What you have to do:
Images should be omitted while the rest of the data is duplicated exactly.

Records shown:
>>>>>

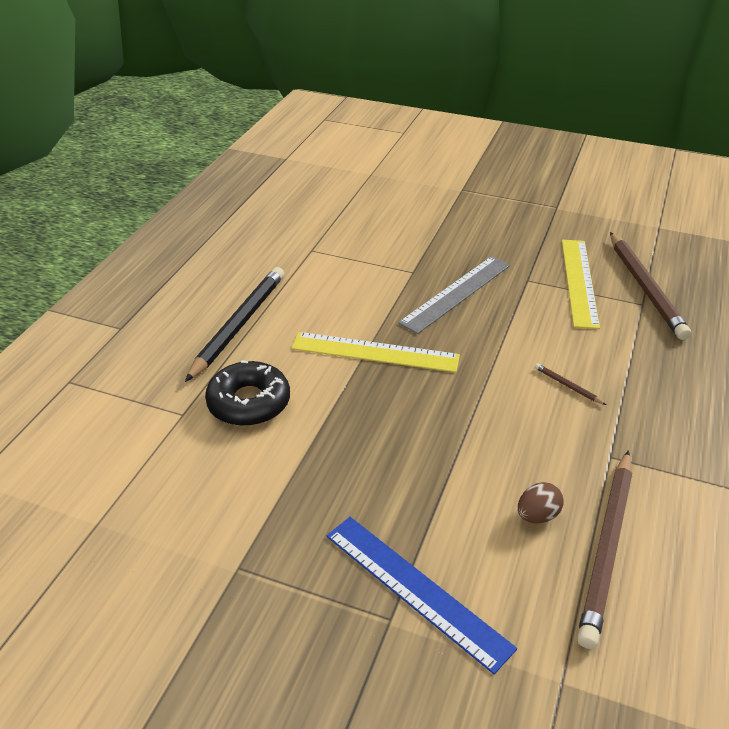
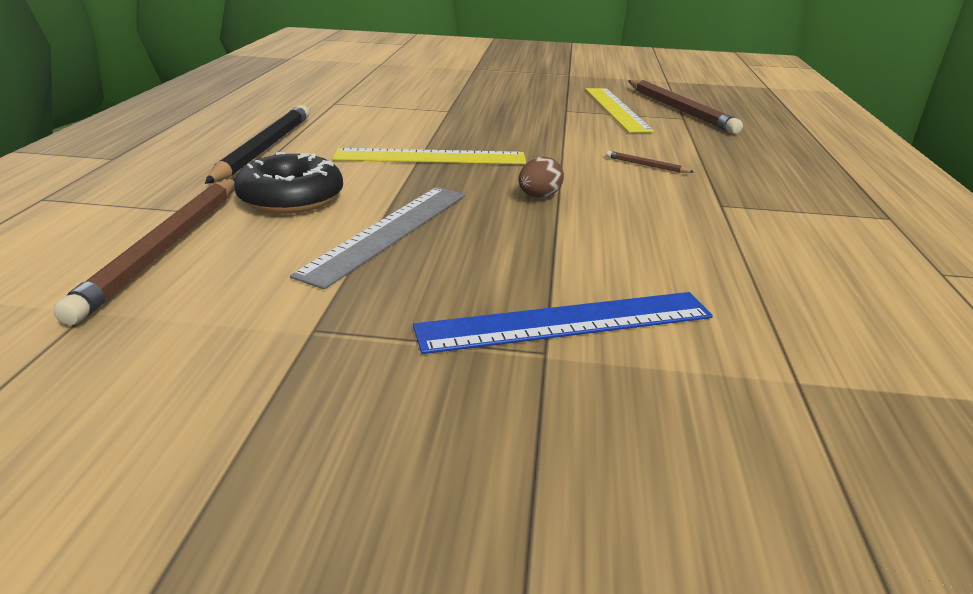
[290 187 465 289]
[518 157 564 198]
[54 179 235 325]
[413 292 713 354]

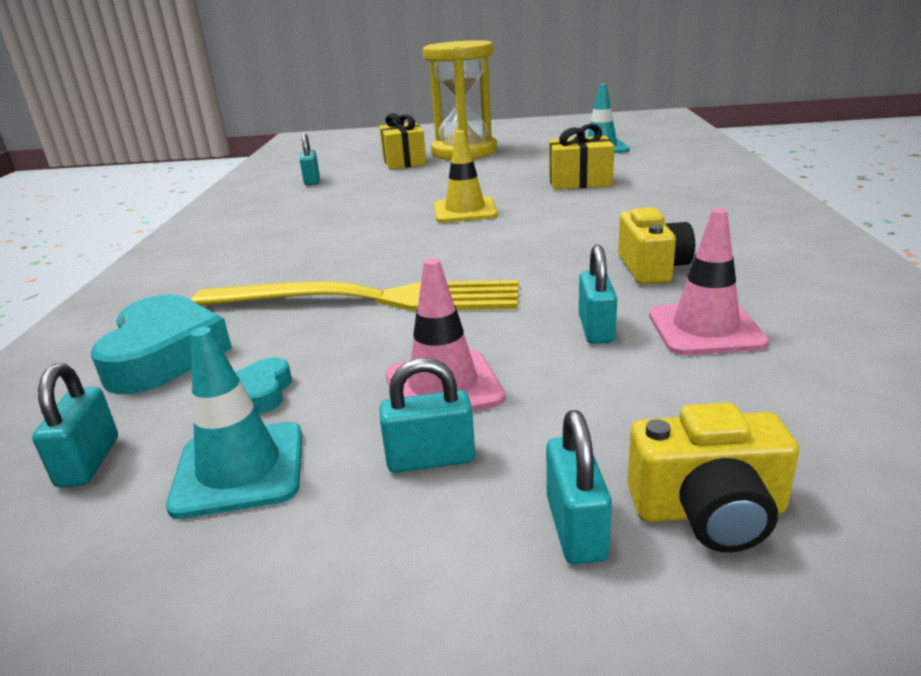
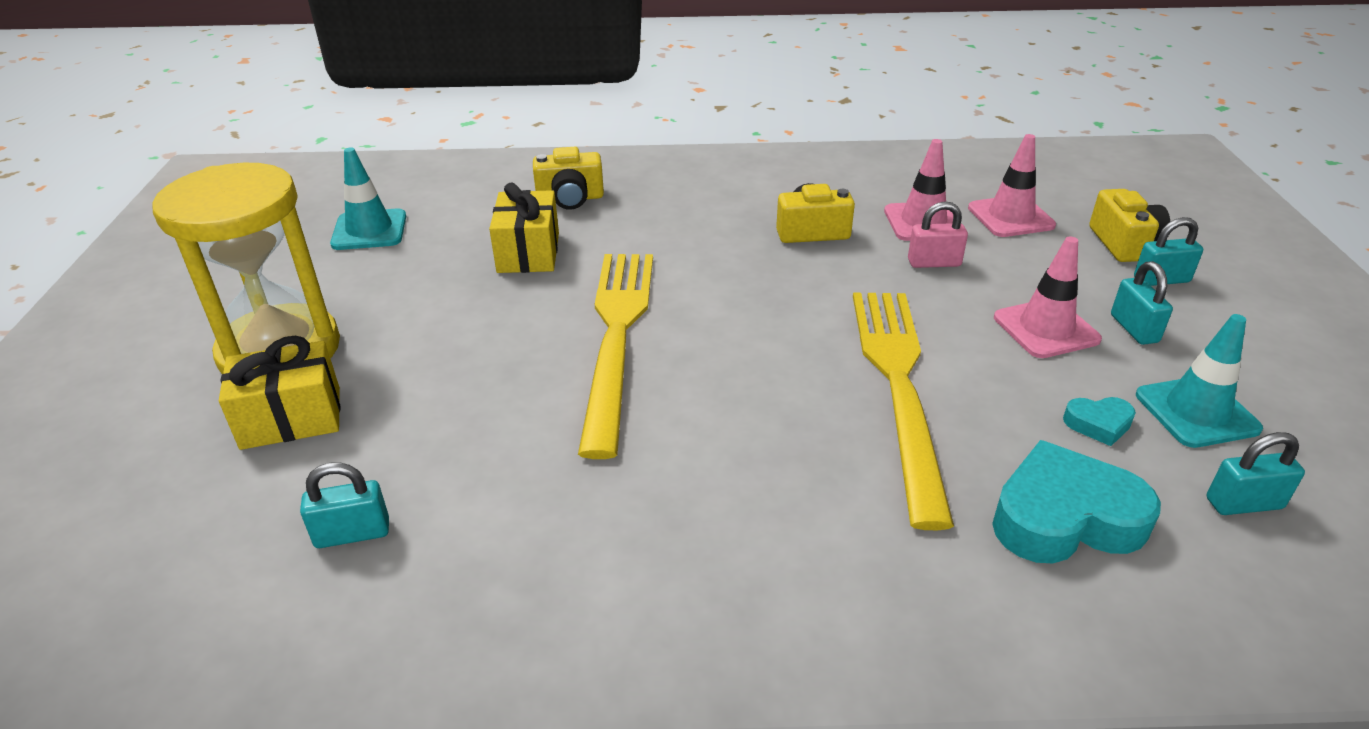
[533 147 604 210]
[968 134 1056 237]
[578 254 653 459]
[908 201 968 268]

<<<<<

Final answer:
[290 187 465 289]
[518 157 564 198]
[54 179 235 325]
[413 292 713 354]

[533 147 604 210]
[968 134 1056 237]
[578 254 653 459]
[908 201 968 268]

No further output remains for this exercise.